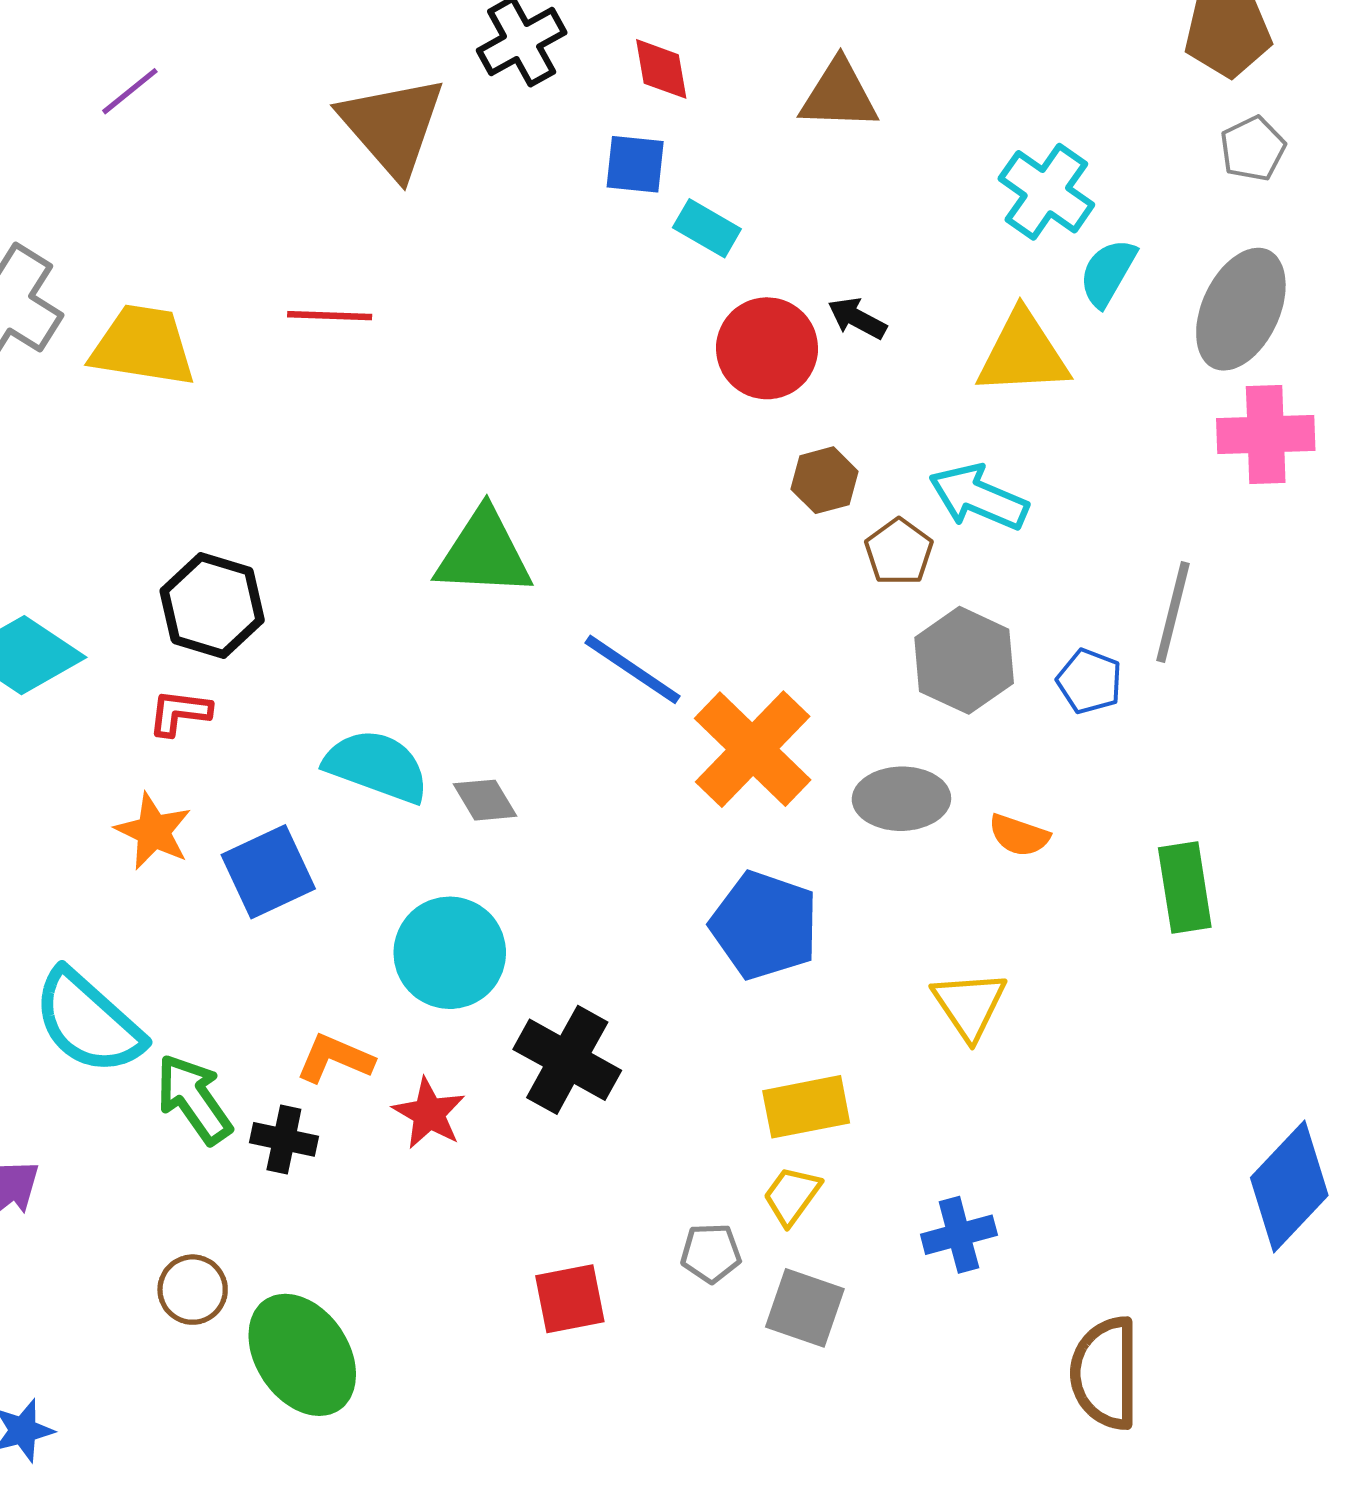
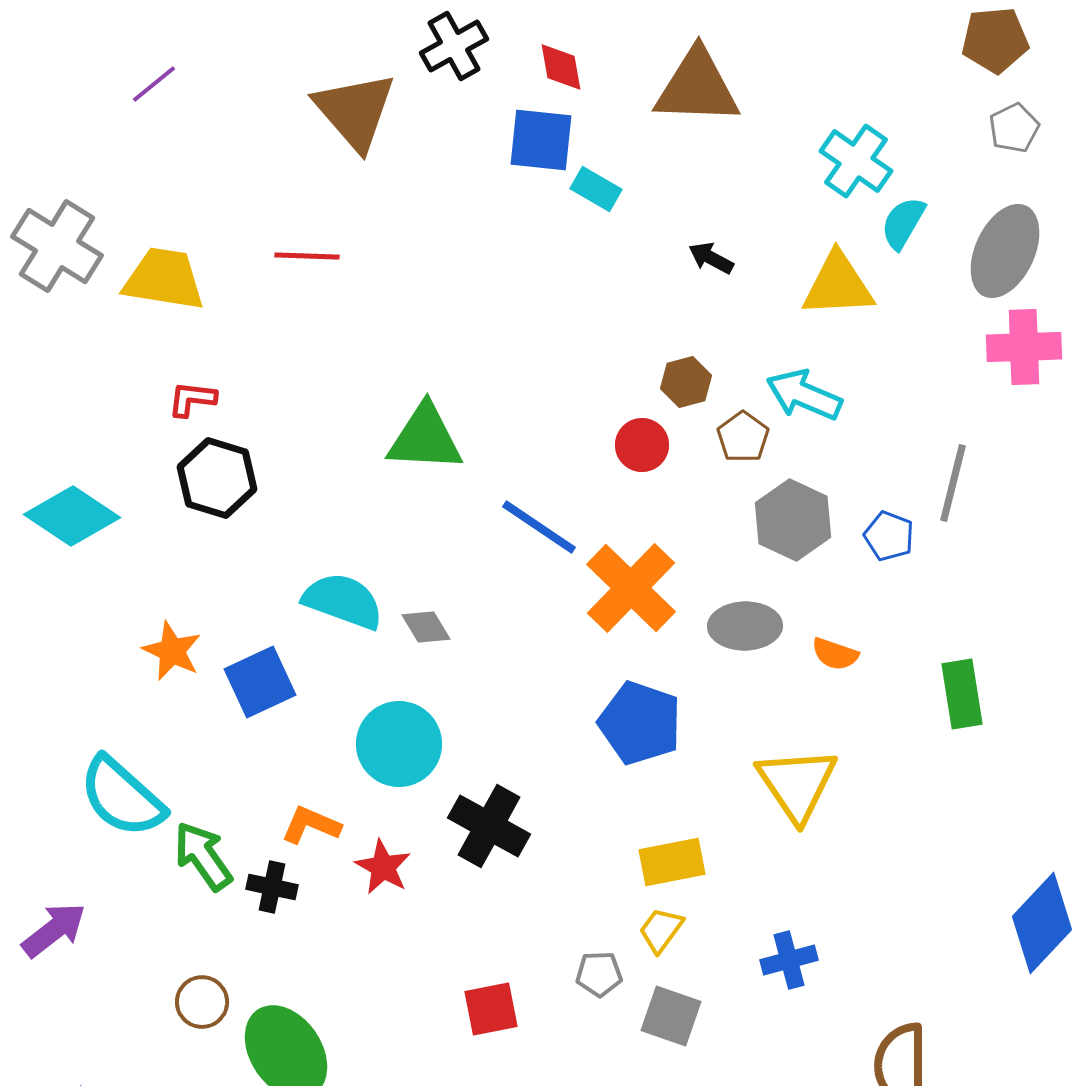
brown triangle: (839, 95) -> (697, 87), size x1.4
blue square: (635, 164) -> (541, 140), size x1.4
red circle: (767, 348) -> (642, 445), moved, size x0.7
red L-shape: (180, 713) -> (192, 399), moved
yellow triangle: (969, 1005) -> (797, 784), size x1.4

BRIEF | The copy you write out must match the entries word for word, minus their pictures.

SOLVED EXERCISE |
brown triangle: (839, 95) -> (697, 87), size x1.4
blue square: (635, 164) -> (541, 140), size x1.4
red circle: (767, 348) -> (642, 445), moved, size x0.7
red L-shape: (180, 713) -> (192, 399), moved
yellow triangle: (969, 1005) -> (797, 784), size x1.4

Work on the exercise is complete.